### EXERCISE DIRECTIONS
Copying exactly, give the lines in the material below from the one with "(318, 225) = (405, 205): brown" to the one with "(418, 268) = (466, 313): none -> brown plate", ends included, and nothing besides.

---------- THE DATA ----------

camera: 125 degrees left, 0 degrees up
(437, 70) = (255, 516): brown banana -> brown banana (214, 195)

----------
---------- THE DATA ----------

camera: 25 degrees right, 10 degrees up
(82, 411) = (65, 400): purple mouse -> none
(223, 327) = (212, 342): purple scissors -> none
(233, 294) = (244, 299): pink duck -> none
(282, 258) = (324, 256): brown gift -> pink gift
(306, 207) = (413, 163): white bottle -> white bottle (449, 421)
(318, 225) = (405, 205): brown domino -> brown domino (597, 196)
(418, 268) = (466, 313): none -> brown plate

----------

### ANSWER TO THIS PROBLEM
(318, 225) = (405, 205): brown domino -> brown domino (597, 196)
(418, 268) = (466, 313): none -> brown plate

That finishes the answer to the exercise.